Start of Provided material
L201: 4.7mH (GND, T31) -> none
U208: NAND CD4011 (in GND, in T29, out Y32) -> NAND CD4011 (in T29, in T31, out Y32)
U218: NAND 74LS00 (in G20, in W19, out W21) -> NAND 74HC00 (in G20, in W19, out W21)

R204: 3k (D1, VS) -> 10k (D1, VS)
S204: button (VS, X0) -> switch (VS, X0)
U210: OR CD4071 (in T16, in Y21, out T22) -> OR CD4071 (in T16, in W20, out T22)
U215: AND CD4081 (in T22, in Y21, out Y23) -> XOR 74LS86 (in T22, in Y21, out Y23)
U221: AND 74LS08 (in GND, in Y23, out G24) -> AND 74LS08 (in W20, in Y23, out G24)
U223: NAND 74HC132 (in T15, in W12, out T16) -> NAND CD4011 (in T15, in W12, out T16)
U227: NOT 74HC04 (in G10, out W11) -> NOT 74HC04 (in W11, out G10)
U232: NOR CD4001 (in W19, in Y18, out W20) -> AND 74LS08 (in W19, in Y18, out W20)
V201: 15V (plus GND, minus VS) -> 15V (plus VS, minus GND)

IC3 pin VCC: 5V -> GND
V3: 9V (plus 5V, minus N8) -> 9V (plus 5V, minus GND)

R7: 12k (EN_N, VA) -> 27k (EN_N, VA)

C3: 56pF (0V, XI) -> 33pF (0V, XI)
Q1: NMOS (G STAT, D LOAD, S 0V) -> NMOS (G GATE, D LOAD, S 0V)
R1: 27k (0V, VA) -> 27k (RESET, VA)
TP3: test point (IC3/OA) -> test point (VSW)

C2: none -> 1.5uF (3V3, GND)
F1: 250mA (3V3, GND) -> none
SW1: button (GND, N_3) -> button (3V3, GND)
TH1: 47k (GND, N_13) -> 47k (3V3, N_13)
End of Provided material
Directions for this task:
This calls for repeating all of the records, character for character.

Exercise result:
L201: 4.7mH (GND, T31) -> none
U208: NAND CD4011 (in GND, in T29, out Y32) -> NAND CD4011 (in T29, in T31, out Y32)
U218: NAND 74LS00 (in G20, in W19, out W21) -> NAND 74HC00 (in G20, in W19, out W21)

R204: 3k (D1, VS) -> 10k (D1, VS)
S204: button (VS, X0) -> switch (VS, X0)
U210: OR CD4071 (in T16, in Y21, out T22) -> OR CD4071 (in T16, in W20, out T22)
U215: AND CD4081 (in T22, in Y21, out Y23) -> XOR 74LS86 (in T22, in Y21, out Y23)
U221: AND 74LS08 (in GND, in Y23, out G24) -> AND 74LS08 (in W20, in Y23, out G24)
U223: NAND 74HC132 (in T15, in W12, out T16) -> NAND CD4011 (in T15, in W12, out T16)
U227: NOT 74HC04 (in G10, out W11) -> NOT 74HC04 (in W11, out G10)
U232: NOR CD4001 (in W19, in Y18, out W20) -> AND 74LS08 (in W19, in Y18, out W20)
V201: 15V (plus GND, minus VS) -> 15V (plus VS, minus GND)

IC3 pin VCC: 5V -> GND
V3: 9V (plus 5V, minus N8) -> 9V (plus 5V, minus GND)

R7: 12k (EN_N, VA) -> 27k (EN_N, VA)

C3: 56pF (0V, XI) -> 33pF (0V, XI)
Q1: NMOS (G STAT, D LOAD, S 0V) -> NMOS (G GATE, D LOAD, S 0V)
R1: 27k (0V, VA) -> 27k (RESET, VA)
TP3: test point (IC3/OA) -> test point (VSW)

C2: none -> 1.5uF (3V3, GND)
F1: 250mA (3V3, GND) -> none
SW1: button (GND, N_3) -> button (3V3, GND)
TH1: 47k (GND, N_13) -> 47k (3V3, N_13)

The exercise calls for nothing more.